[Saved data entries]
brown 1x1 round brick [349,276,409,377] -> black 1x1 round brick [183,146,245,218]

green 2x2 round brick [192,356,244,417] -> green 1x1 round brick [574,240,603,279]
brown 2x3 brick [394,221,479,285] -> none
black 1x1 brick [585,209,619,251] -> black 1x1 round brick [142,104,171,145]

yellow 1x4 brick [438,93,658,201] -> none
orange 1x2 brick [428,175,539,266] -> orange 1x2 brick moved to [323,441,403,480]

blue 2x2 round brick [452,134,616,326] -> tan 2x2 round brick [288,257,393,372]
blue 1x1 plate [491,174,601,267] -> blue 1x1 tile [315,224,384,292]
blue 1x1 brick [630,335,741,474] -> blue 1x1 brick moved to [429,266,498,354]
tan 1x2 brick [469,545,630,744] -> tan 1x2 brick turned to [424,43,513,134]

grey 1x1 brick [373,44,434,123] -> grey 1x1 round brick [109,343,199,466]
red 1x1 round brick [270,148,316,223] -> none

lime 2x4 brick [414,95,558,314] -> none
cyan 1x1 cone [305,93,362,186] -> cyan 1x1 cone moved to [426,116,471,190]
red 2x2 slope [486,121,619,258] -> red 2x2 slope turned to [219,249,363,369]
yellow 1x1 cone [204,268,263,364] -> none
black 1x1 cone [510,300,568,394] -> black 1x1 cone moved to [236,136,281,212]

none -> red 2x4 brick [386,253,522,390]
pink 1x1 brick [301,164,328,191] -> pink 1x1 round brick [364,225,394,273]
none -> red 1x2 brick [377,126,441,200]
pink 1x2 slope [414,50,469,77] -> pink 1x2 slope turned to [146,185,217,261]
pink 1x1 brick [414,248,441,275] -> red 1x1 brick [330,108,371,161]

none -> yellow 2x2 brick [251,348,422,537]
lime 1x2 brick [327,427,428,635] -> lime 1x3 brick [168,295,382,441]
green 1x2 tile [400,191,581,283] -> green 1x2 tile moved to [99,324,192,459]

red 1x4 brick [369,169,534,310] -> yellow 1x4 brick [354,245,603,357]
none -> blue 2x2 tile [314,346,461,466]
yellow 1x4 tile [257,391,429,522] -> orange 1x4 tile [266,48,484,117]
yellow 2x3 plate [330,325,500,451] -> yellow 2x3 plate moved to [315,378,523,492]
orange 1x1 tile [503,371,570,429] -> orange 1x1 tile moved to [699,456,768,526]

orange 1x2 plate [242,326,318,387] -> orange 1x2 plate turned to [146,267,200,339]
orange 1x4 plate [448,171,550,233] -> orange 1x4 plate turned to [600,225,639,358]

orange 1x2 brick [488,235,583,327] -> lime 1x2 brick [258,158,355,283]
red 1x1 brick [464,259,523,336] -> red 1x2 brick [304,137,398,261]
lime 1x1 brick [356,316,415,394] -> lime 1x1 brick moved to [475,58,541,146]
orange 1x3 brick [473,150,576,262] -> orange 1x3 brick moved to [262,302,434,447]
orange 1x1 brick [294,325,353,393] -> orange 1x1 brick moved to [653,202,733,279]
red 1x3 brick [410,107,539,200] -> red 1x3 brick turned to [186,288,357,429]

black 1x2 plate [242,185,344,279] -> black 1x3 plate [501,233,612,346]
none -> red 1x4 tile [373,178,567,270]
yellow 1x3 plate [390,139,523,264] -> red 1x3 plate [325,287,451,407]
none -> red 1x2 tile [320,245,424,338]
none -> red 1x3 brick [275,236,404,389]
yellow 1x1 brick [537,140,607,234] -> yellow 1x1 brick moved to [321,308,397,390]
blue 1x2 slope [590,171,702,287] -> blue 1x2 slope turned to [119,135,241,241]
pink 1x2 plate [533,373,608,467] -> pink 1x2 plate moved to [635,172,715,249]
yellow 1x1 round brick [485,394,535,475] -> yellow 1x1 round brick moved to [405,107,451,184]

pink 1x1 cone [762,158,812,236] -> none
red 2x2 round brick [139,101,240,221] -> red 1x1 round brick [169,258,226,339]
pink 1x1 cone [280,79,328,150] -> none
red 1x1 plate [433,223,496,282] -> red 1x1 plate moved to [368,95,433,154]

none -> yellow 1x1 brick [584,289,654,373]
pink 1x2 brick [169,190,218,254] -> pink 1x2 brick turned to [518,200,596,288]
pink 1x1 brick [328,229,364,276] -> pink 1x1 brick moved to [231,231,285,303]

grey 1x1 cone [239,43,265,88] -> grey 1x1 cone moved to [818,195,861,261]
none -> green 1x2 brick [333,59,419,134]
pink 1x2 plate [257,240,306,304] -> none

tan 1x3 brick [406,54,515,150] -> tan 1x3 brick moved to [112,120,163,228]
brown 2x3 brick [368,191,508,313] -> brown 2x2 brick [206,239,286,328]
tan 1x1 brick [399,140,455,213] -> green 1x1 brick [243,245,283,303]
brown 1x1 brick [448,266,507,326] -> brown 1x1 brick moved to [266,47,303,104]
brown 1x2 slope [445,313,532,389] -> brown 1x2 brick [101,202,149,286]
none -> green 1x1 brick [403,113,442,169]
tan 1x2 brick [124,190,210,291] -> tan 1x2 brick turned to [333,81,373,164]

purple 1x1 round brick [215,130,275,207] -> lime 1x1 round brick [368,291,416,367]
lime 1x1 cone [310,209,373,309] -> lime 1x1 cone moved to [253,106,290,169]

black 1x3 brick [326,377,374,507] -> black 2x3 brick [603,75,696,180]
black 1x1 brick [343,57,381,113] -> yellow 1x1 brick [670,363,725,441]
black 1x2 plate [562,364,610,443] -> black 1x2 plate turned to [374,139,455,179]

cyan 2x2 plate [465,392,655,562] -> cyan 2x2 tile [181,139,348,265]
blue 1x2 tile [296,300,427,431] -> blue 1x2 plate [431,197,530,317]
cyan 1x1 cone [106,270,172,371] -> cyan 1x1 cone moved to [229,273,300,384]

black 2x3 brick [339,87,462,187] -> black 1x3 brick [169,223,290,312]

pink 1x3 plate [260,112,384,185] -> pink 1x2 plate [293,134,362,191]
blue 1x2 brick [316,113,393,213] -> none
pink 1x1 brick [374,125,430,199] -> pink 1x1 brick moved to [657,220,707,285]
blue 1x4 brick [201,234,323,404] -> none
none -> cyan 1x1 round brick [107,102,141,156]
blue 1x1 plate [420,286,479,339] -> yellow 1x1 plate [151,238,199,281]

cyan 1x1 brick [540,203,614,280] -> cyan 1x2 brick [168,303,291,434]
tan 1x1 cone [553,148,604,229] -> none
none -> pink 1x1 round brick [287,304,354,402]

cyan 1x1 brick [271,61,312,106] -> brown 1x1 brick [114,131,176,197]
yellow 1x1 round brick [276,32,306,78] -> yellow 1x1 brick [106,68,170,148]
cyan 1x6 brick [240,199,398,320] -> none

### Problem details
Write down, word for word, the lines above from the one containing "pink 1x2 brick [169,190,218,254]" through the one containing "none -> green 1x2 brick [333,59,419,134]", both ends included.

### Result below
pink 1x2 brick [169,190,218,254] -> pink 1x2 brick turned to [518,200,596,288]
pink 1x1 brick [328,229,364,276] -> pink 1x1 brick moved to [231,231,285,303]

grey 1x1 cone [239,43,265,88] -> grey 1x1 cone moved to [818,195,861,261]
none -> green 1x2 brick [333,59,419,134]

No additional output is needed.